### Directions
Which of the lines below contain the string "zener"? Copy each one.

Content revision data
——————
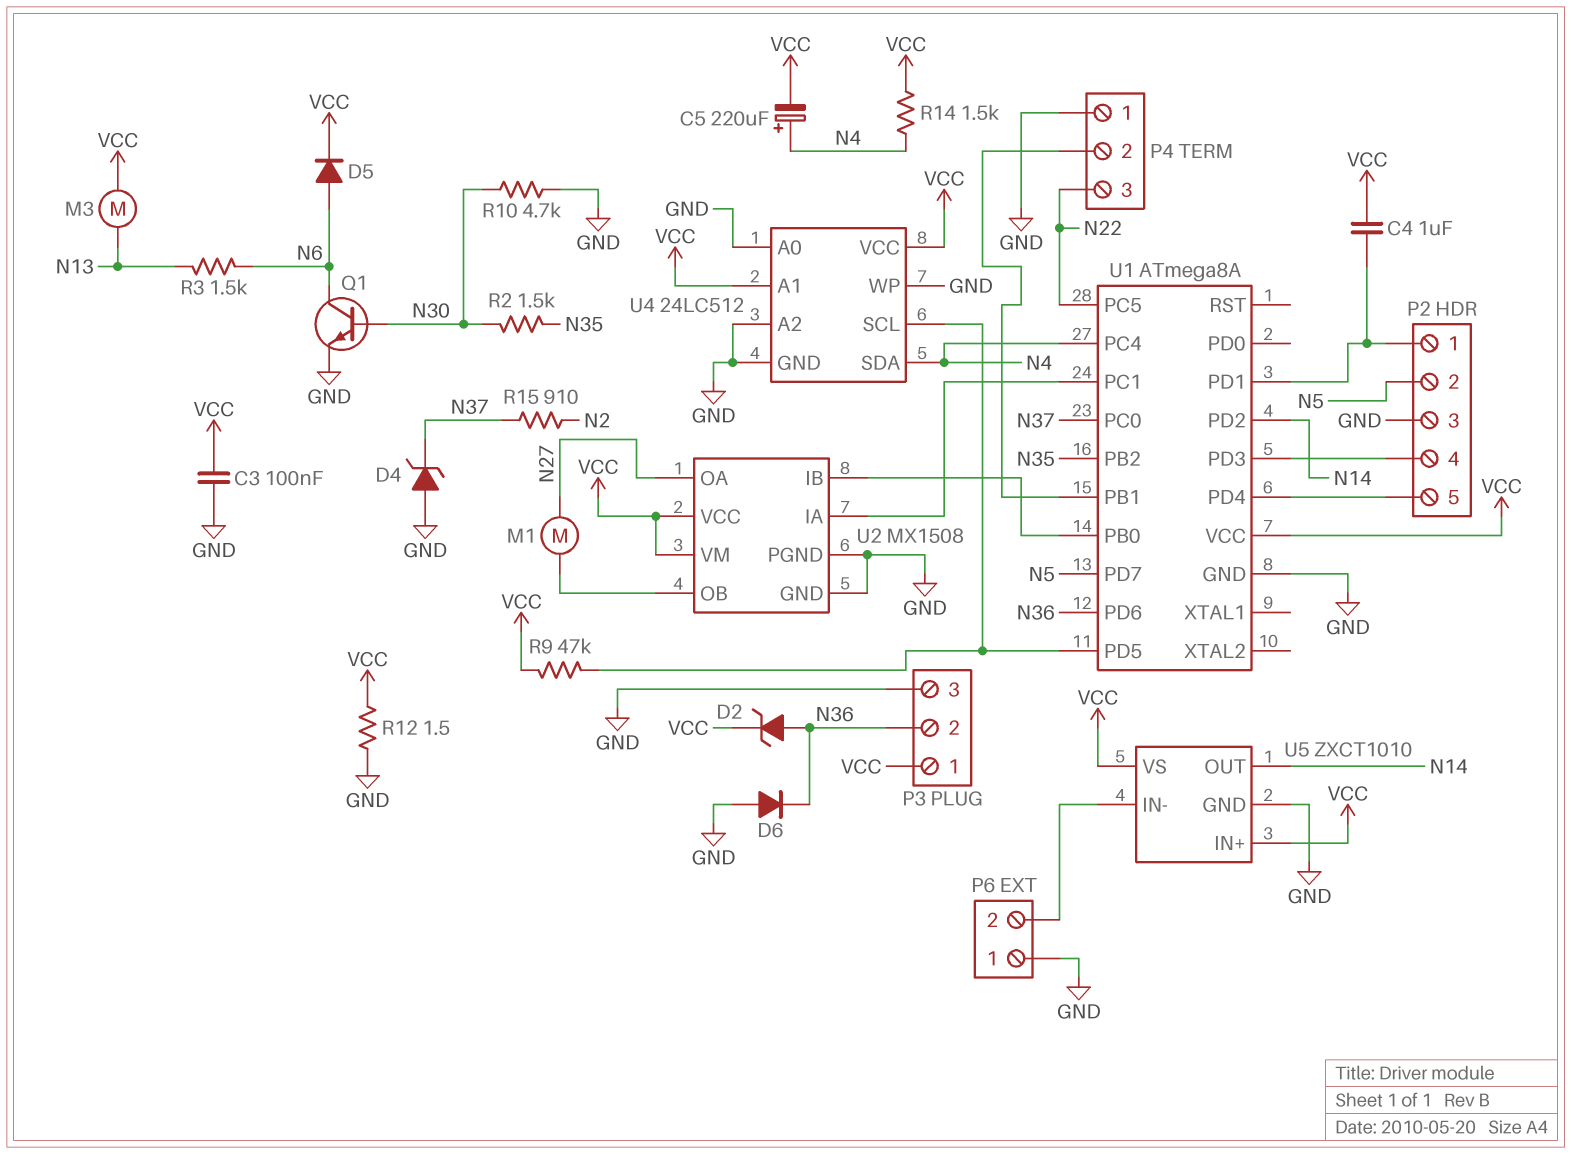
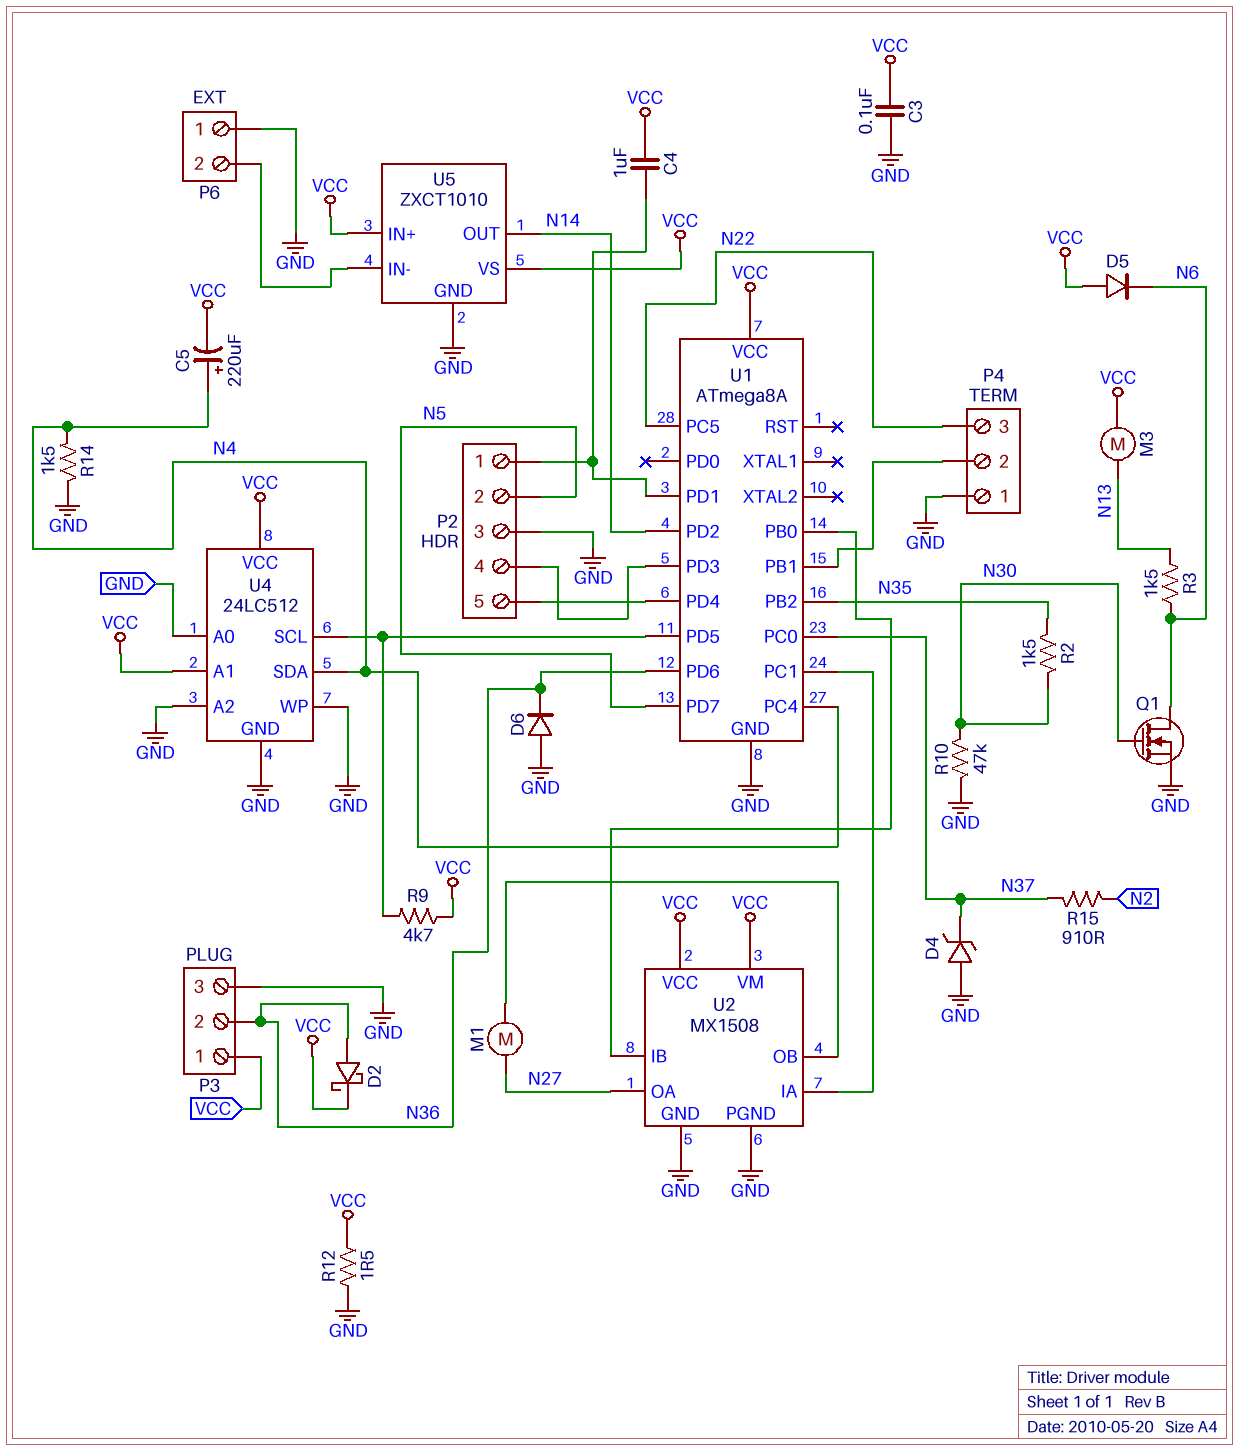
D2: zener (A N36, K VCC) -> schottky (A N36, K VCC)
D5: diode (A N6, K VCC) -> diode (A VCC, K N6)
Q1: NPN (B N30, C N6, E GND) -> NMOS (G N30, D N6, S GND)
R9: 47k (U1/PD5, VCC) -> 4.7k (U1/PD5, VCC)
R10: 4.7k (GND, N30) -> 47k (GND, N30)
R14: 1.5k (N4, VCC) -> 1.5k (GND, N4)

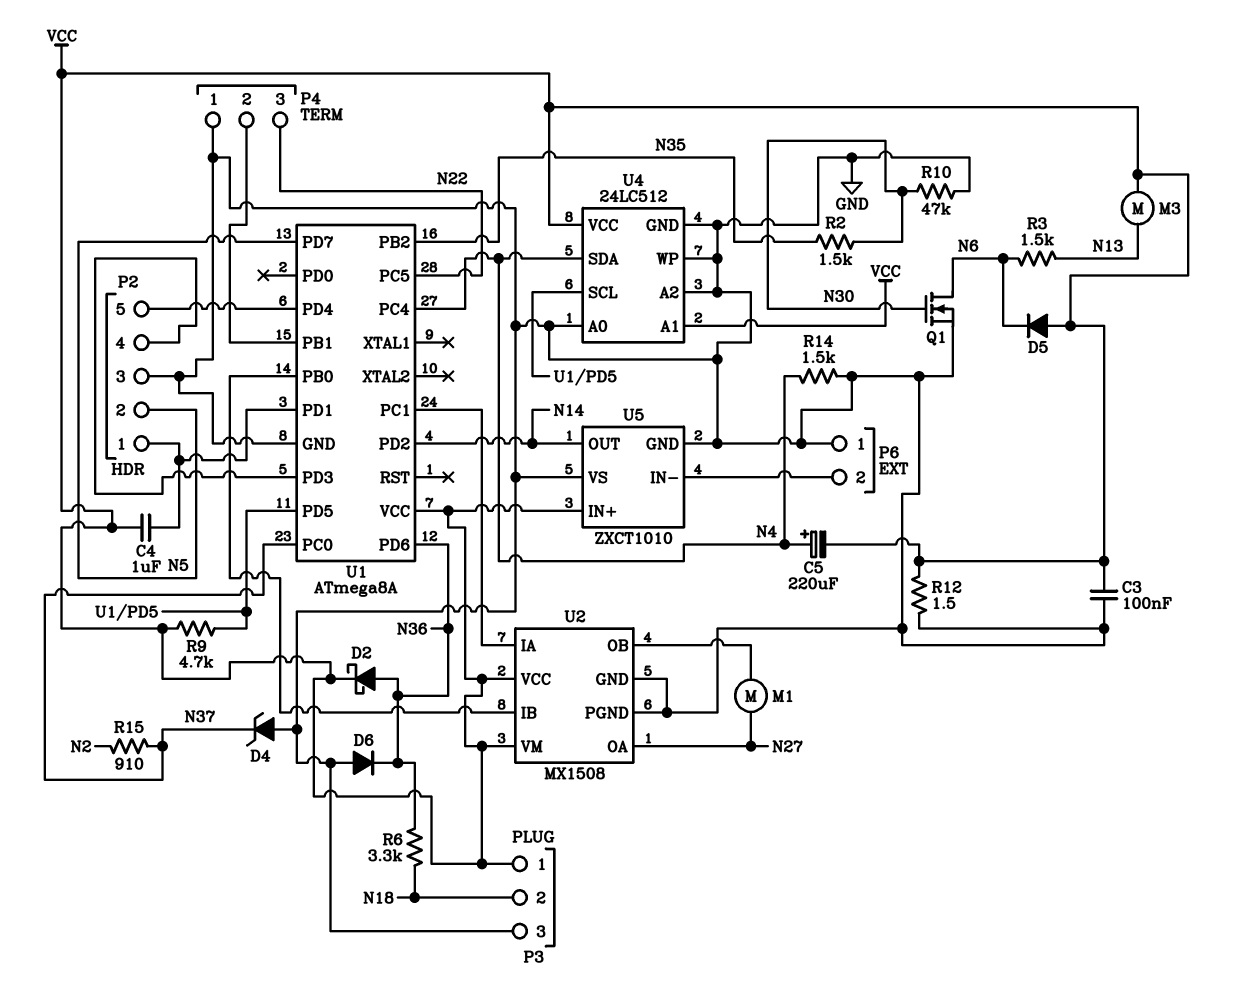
P3 pin 2: N36 -> N18
R6: none -> 3.3k (N18, N36)
U5 pin VS: VCC -> GND

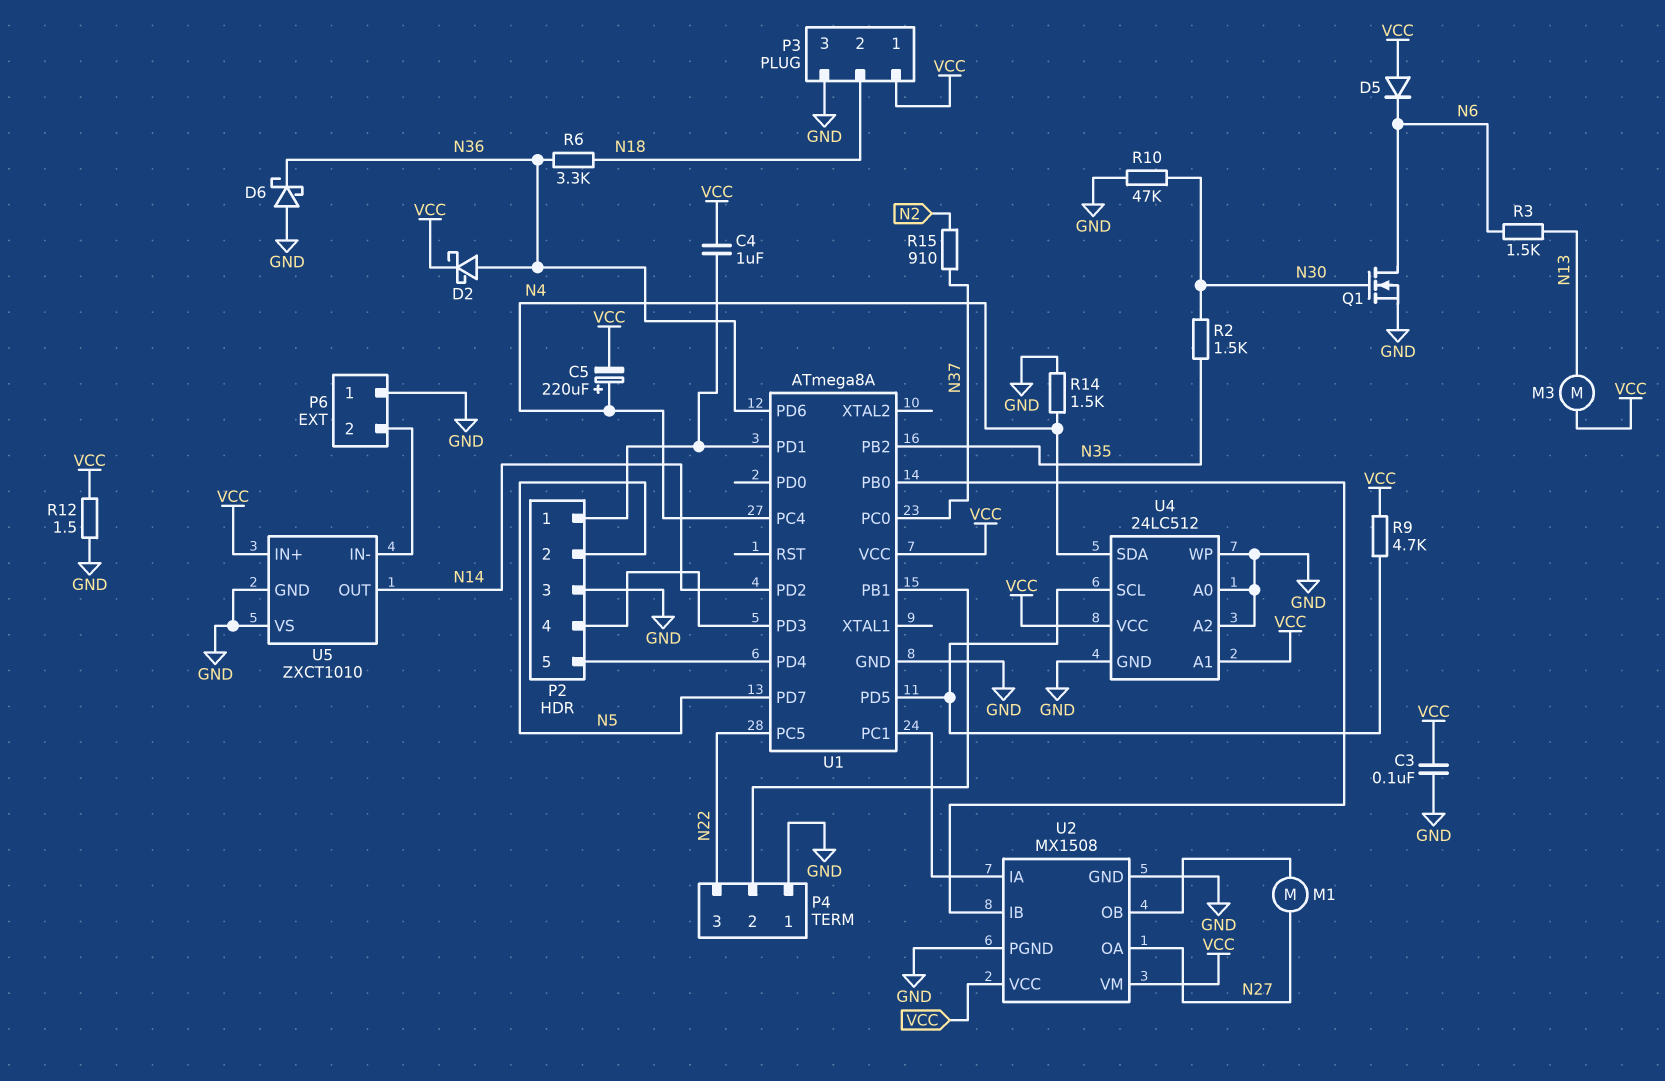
D4: zener (A GND, K N37) -> none
D6: diode (A GND, K N36) -> schottky (A GND, K N36)

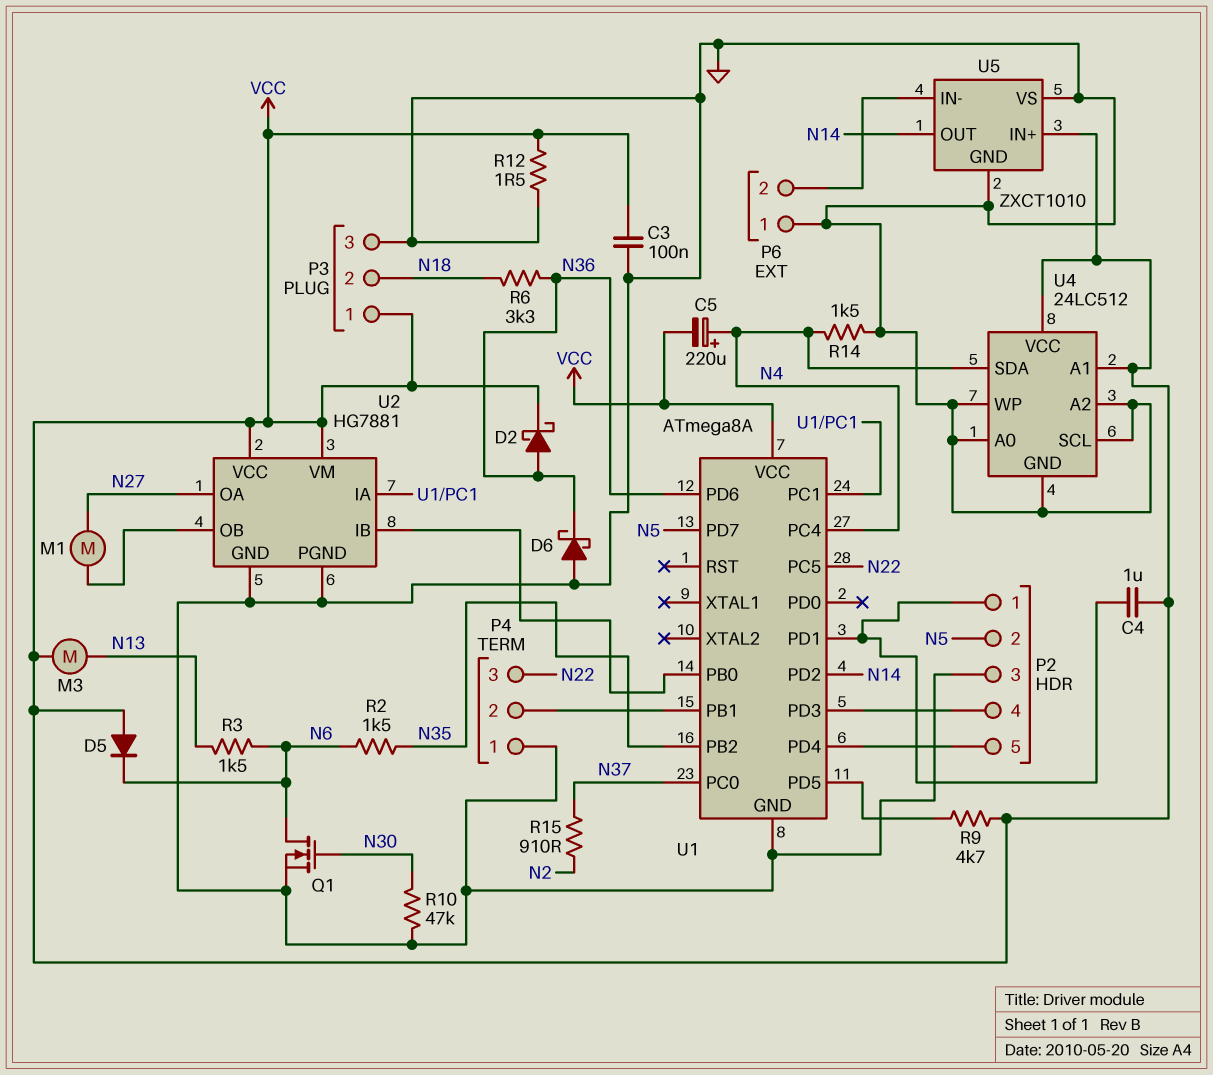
R2: 1.5k (N30, N35) -> 1.5k (N6, N35)
U2: MX1508 -> HG7881
U4 pin SCL: U1/PD5 -> GND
——————
### Exercise solution
D2: zener (A N36, K VCC) -> schottky (A N36, K VCC)
D4: zener (A GND, K N37) -> none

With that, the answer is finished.